Input:
----------------------------------------

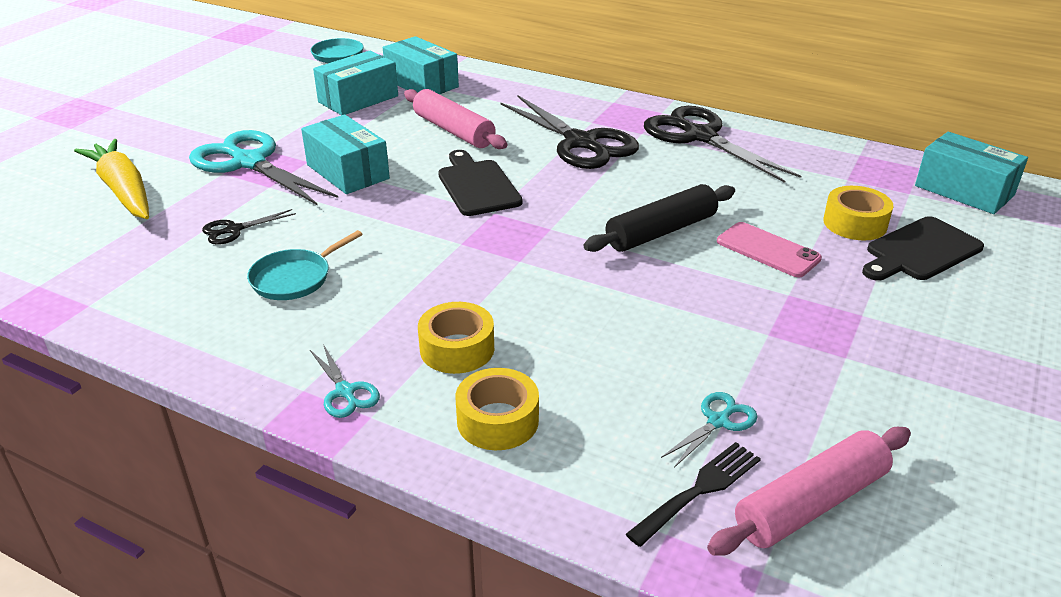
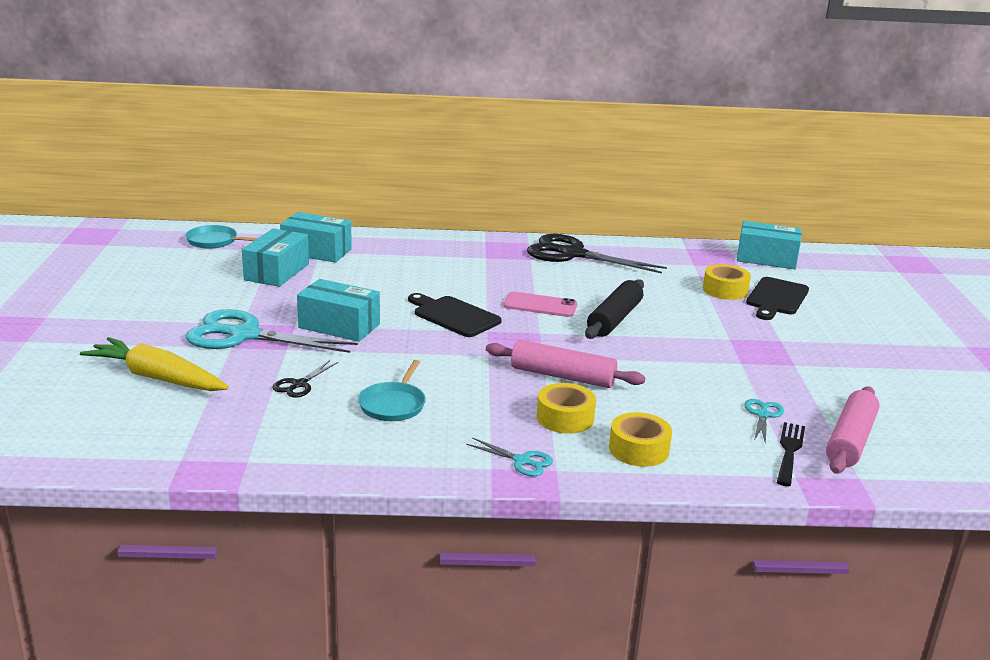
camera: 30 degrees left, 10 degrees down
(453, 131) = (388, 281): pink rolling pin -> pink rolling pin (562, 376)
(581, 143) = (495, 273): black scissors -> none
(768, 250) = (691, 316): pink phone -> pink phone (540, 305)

----------------------------------------

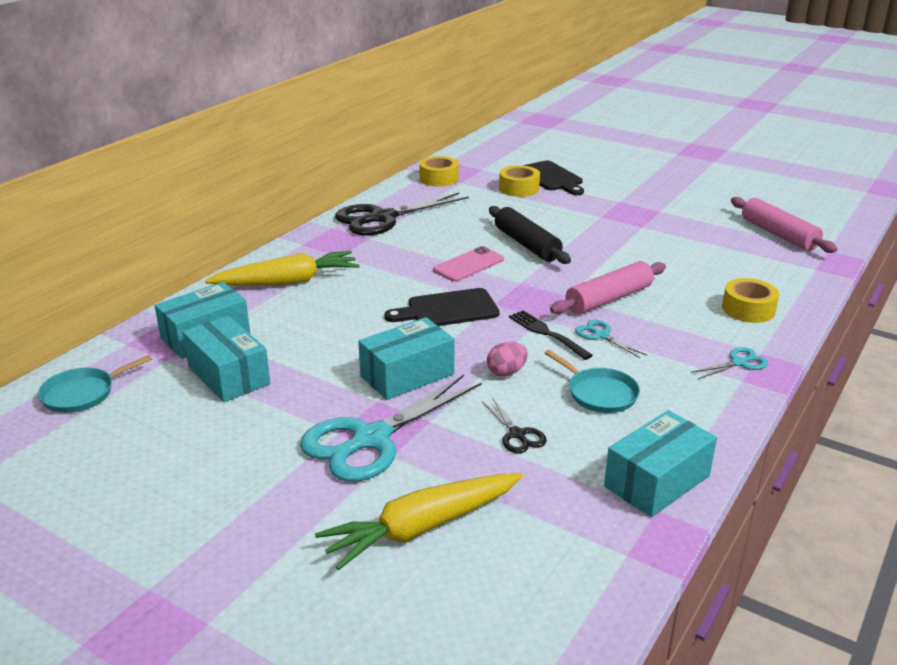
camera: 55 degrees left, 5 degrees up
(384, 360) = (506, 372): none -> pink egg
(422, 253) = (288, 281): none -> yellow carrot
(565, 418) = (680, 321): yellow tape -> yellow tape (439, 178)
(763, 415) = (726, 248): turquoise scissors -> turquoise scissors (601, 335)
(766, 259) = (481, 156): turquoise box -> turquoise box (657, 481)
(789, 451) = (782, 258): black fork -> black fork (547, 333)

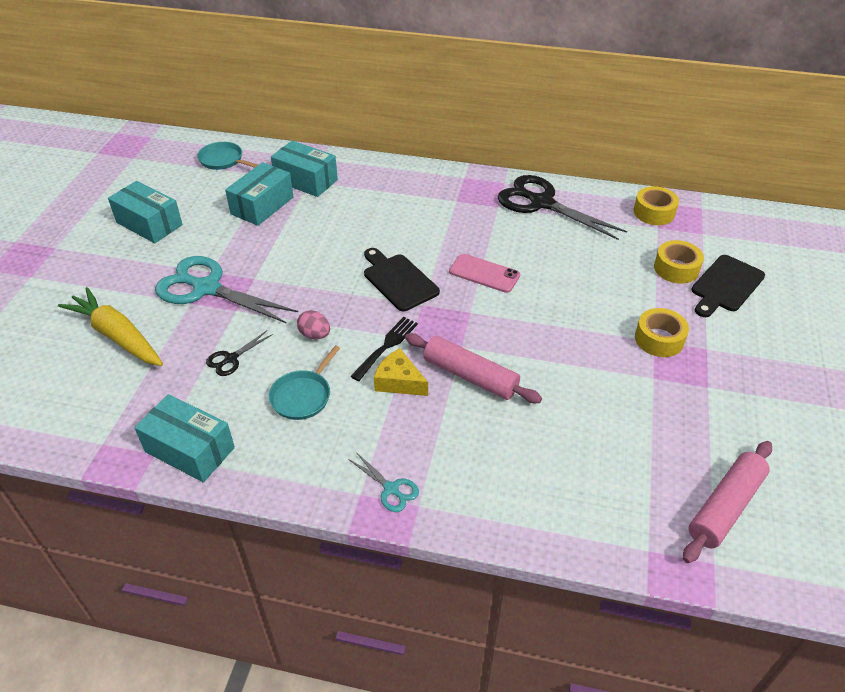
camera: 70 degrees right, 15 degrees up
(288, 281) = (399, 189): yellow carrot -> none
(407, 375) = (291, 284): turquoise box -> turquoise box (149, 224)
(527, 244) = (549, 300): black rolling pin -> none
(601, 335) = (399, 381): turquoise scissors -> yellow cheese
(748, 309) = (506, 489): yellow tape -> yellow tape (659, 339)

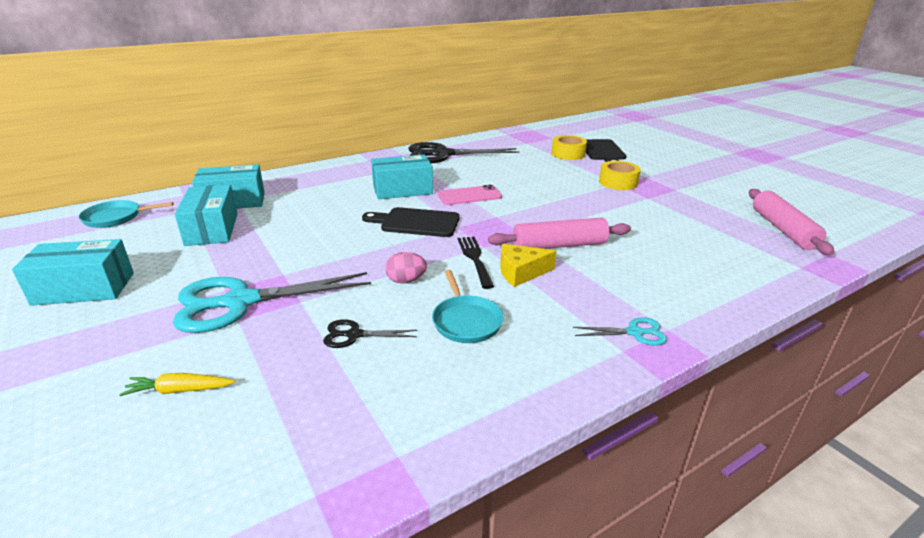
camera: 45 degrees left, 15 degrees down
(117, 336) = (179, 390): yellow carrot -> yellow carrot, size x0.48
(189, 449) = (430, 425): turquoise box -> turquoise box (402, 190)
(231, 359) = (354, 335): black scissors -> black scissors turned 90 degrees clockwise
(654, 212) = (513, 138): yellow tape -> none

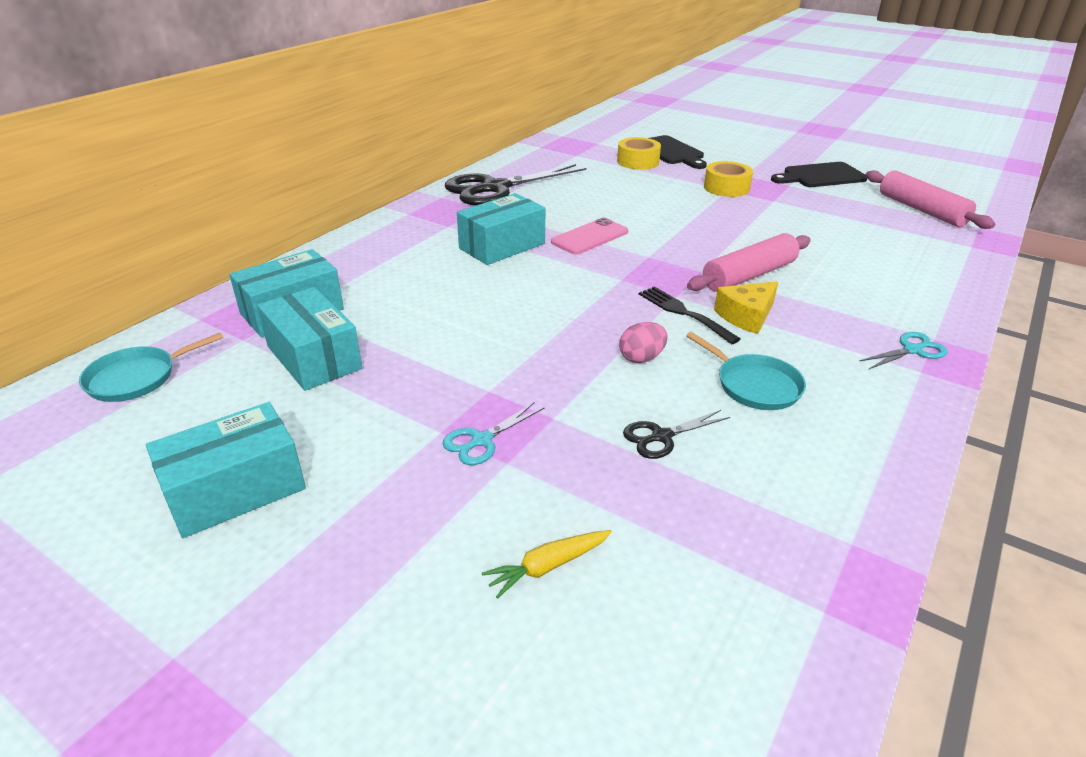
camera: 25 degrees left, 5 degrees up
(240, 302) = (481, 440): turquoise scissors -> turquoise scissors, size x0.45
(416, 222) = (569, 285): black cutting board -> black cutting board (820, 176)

----------------------------------------

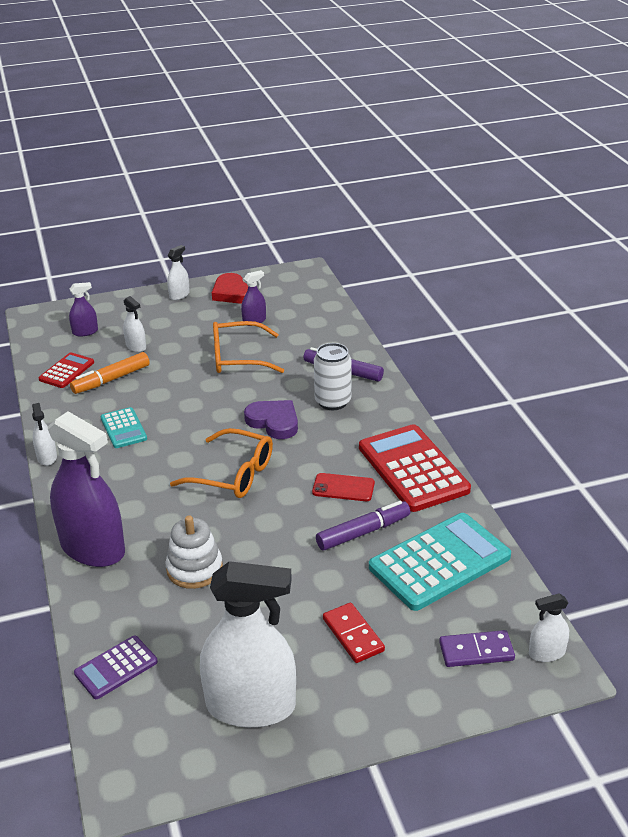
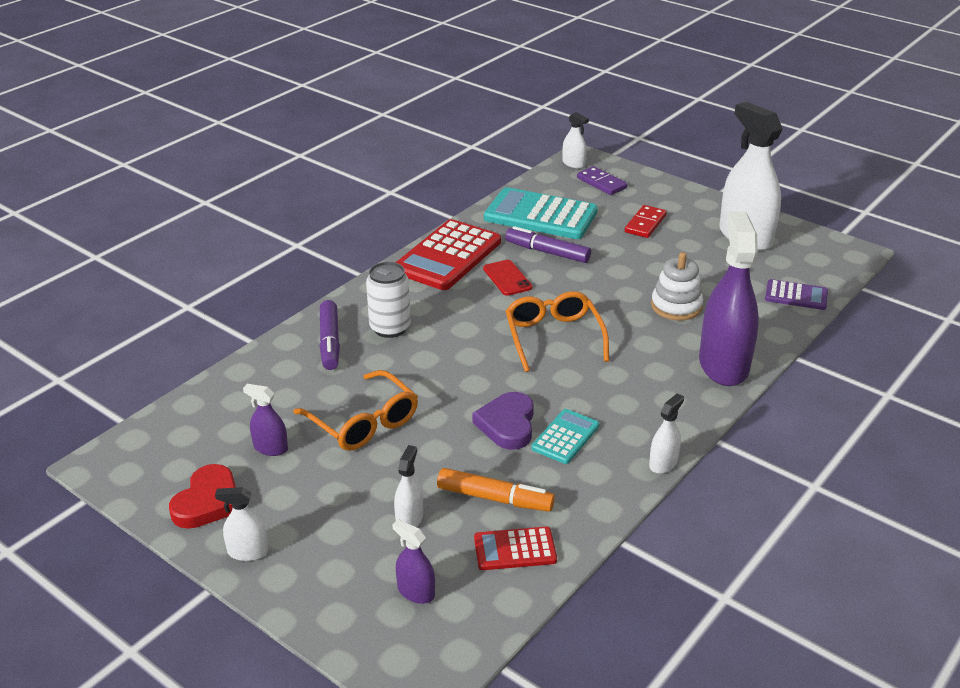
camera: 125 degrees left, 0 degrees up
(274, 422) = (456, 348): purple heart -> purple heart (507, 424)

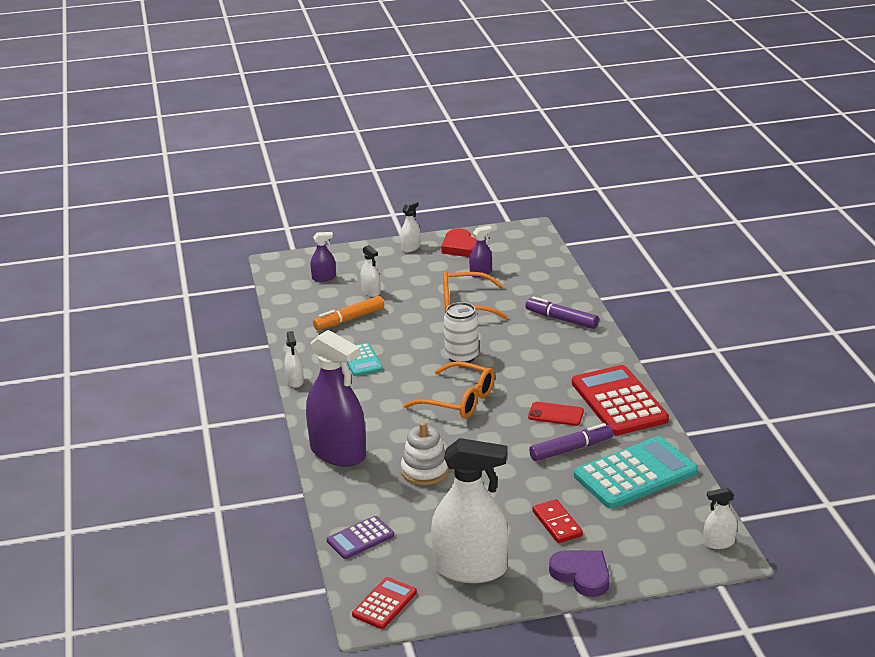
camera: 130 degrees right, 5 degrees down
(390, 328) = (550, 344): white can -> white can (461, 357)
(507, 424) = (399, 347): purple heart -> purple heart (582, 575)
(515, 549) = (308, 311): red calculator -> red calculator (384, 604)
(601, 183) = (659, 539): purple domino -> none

----------------------------------------

Because only one stretch of the records is wanted, please output the lines from the one holding "camera: 125 degrees left, 0 degrees up" through the one holding "(601, 183) = (659, 539): purple" exactly, both included, and leave every picture out.

camera: 125 degrees left, 0 degrees up
(274, 422) = (456, 348): purple heart -> purple heart (507, 424)

camera: 130 degrees right, 5 degrees down
(390, 328) = (550, 344): white can -> white can (461, 357)
(507, 424) = (399, 347): purple heart -> purple heart (582, 575)
(515, 549) = (308, 311): red calculator -> red calculator (384, 604)
(601, 183) = (659, 539): purple domino -> none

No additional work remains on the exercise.